**WHAT IS REQUIRED**. Retype all of the records below without changing a single character.

Stored data

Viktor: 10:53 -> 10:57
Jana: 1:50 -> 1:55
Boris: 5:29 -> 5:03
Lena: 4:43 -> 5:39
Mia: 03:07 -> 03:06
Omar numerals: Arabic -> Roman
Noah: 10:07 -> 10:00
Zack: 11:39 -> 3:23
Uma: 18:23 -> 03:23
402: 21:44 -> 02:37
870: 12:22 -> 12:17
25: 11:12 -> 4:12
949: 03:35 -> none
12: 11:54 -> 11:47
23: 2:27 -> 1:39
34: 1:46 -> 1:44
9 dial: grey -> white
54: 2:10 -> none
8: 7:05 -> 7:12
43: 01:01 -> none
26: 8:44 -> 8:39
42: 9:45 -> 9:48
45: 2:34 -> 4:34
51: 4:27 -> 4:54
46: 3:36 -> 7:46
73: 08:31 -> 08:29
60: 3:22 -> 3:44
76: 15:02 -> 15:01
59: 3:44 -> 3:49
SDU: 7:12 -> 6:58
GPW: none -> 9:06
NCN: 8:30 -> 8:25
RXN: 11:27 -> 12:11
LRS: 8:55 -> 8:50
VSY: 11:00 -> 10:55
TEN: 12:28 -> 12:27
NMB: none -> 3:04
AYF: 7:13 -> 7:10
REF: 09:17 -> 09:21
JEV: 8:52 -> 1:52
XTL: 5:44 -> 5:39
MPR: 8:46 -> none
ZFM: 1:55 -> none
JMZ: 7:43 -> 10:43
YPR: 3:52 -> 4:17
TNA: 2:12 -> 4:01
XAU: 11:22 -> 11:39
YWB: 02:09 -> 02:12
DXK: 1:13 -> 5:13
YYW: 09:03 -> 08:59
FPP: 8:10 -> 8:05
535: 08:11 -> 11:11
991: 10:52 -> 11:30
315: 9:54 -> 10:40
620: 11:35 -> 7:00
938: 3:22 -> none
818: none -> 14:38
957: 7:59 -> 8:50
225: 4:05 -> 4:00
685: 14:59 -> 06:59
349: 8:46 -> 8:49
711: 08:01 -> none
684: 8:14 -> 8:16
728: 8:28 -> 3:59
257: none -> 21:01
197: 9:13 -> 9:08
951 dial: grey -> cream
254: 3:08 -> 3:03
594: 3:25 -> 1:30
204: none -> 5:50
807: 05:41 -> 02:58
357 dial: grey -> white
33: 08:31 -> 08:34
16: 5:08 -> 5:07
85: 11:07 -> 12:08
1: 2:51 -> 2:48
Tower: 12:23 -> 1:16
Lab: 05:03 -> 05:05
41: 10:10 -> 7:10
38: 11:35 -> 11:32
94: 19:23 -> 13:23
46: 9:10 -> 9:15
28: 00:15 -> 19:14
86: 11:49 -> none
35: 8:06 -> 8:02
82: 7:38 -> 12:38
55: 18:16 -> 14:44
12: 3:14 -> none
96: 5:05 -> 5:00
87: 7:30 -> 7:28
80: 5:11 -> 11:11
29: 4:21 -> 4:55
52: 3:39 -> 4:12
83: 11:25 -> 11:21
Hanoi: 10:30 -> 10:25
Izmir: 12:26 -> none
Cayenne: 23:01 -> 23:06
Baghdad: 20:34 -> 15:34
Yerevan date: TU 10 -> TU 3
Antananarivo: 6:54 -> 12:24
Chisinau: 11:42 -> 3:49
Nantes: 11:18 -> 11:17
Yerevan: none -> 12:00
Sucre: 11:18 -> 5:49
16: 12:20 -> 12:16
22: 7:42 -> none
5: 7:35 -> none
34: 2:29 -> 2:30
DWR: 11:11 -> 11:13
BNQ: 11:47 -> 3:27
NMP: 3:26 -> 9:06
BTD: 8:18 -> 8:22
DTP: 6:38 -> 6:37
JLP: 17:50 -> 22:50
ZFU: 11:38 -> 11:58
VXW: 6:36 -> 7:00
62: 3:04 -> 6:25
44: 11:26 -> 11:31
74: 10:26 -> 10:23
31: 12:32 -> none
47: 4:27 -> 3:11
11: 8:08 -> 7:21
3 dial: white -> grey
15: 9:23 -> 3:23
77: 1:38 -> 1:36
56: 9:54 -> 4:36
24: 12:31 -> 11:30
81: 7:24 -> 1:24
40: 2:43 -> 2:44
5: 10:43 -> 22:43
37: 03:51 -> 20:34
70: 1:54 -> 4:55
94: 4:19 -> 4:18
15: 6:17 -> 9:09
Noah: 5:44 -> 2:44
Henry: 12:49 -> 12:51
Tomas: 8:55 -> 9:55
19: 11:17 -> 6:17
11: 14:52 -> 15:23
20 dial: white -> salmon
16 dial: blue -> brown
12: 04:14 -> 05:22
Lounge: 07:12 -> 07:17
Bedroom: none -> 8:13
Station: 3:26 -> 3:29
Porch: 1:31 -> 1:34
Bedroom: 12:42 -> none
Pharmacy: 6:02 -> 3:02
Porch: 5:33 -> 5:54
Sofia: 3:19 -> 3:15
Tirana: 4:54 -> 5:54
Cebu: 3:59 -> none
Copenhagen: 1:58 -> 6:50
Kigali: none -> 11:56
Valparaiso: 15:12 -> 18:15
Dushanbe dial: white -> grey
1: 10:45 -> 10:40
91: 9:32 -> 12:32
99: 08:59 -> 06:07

**RESPONSE BELOW**.
Viktor: 10:53 -> 10:57
Jana: 1:50 -> 1:55
Boris: 5:29 -> 5:03
Lena: 4:43 -> 5:39
Mia: 03:07 -> 03:06
Omar numerals: Arabic -> Roman
Noah: 10:07 -> 10:00
Zack: 11:39 -> 3:23
Uma: 18:23 -> 03:23
402: 21:44 -> 02:37
870: 12:22 -> 12:17
25: 11:12 -> 4:12
949: 03:35 -> none
12: 11:54 -> 11:47
23: 2:27 -> 1:39
34: 1:46 -> 1:44
9 dial: grey -> white
54: 2:10 -> none
8: 7:05 -> 7:12
43: 01:01 -> none
26: 8:44 -> 8:39
42: 9:45 -> 9:48
45: 2:34 -> 4:34
51: 4:27 -> 4:54
46: 3:36 -> 7:46
73: 08:31 -> 08:29
60: 3:22 -> 3:44
76: 15:02 -> 15:01
59: 3:44 -> 3:49
SDU: 7:12 -> 6:58
GPW: none -> 9:06
NCN: 8:30 -> 8:25
RXN: 11:27 -> 12:11
LRS: 8:55 -> 8:50
VSY: 11:00 -> 10:55
TEN: 12:28 -> 12:27
NMB: none -> 3:04
AYF: 7:13 -> 7:10
REF: 09:17 -> 09:21
JEV: 8:52 -> 1:52
XTL: 5:44 -> 5:39
MPR: 8:46 -> none
ZFM: 1:55 -> none
JMZ: 7:43 -> 10:43
YPR: 3:52 -> 4:17
TNA: 2:12 -> 4:01
XAU: 11:22 -> 11:39
YWB: 02:09 -> 02:12
DXK: 1:13 -> 5:13
YYW: 09:03 -> 08:59
FPP: 8:10 -> 8:05
535: 08:11 -> 11:11
991: 10:52 -> 11:30
315: 9:54 -> 10:40
620: 11:35 -> 7:00
938: 3:22 -> none
818: none -> 14:38
957: 7:59 -> 8:50
225: 4:05 -> 4:00
685: 14:59 -> 06:59
349: 8:46 -> 8:49
711: 08:01 -> none
684: 8:14 -> 8:16
728: 8:28 -> 3:59
257: none -> 21:01
197: 9:13 -> 9:08
951 dial: grey -> cream
254: 3:08 -> 3:03
594: 3:25 -> 1:30
204: none -> 5:50
807: 05:41 -> 02:58
357 dial: grey -> white
33: 08:31 -> 08:34
16: 5:08 -> 5:07
85: 11:07 -> 12:08
1: 2:51 -> 2:48
Tower: 12:23 -> 1:16
Lab: 05:03 -> 05:05
41: 10:10 -> 7:10
38: 11:35 -> 11:32
94: 19:23 -> 13:23
46: 9:10 -> 9:15
28: 00:15 -> 19:14
86: 11:49 -> none
35: 8:06 -> 8:02
82: 7:38 -> 12:38
55: 18:16 -> 14:44
12: 3:14 -> none
96: 5:05 -> 5:00
87: 7:30 -> 7:28
80: 5:11 -> 11:11
29: 4:21 -> 4:55
52: 3:39 -> 4:12
83: 11:25 -> 11:21
Hanoi: 10:30 -> 10:25
Izmir: 12:26 -> none
Cayenne: 23:01 -> 23:06
Baghdad: 20:34 -> 15:34
Yerevan date: TU 10 -> TU 3
Antananarivo: 6:54 -> 12:24
Chisinau: 11:42 -> 3:49
Nantes: 11:18 -> 11:17
Yerevan: none -> 12:00
Sucre: 11:18 -> 5:49
16: 12:20 -> 12:16
22: 7:42 -> none
5: 7:35 -> none
34: 2:29 -> 2:30
DWR: 11:11 -> 11:13
BNQ: 11:47 -> 3:27
NMP: 3:26 -> 9:06
BTD: 8:18 -> 8:22
DTP: 6:38 -> 6:37
JLP: 17:50 -> 22:50
ZFU: 11:38 -> 11:58
VXW: 6:36 -> 7:00
62: 3:04 -> 6:25
44: 11:26 -> 11:31
74: 10:26 -> 10:23
31: 12:32 -> none
47: 4:27 -> 3:11
11: 8:08 -> 7:21
3 dial: white -> grey
15: 9:23 -> 3:23
77: 1:38 -> 1:36
56: 9:54 -> 4:36
24: 12:31 -> 11:30
81: 7:24 -> 1:24
40: 2:43 -> 2:44
5: 10:43 -> 22:43
37: 03:51 -> 20:34
70: 1:54 -> 4:55
94: 4:19 -> 4:18
15: 6:17 -> 9:09
Noah: 5:44 -> 2:44
Henry: 12:49 -> 12:51
Tomas: 8:55 -> 9:55
19: 11:17 -> 6:17
11: 14:52 -> 15:23
20 dial: white -> salmon
16 dial: blue -> brown
12: 04:14 -> 05:22
Lounge: 07:12 -> 07:17
Bedroom: none -> 8:13
Station: 3:26 -> 3:29
Porch: 1:31 -> 1:34
Bedroom: 12:42 -> none
Pharmacy: 6:02 -> 3:02
Porch: 5:33 -> 5:54
Sofia: 3:19 -> 3:15
Tirana: 4:54 -> 5:54
Cebu: 3:59 -> none
Copenhagen: 1:58 -> 6:50
Kigali: none -> 11:56
Valparaiso: 15:12 -> 18:15
Dushanbe dial: white -> grey
1: 10:45 -> 10:40
91: 9:32 -> 12:32
99: 08:59 -> 06:07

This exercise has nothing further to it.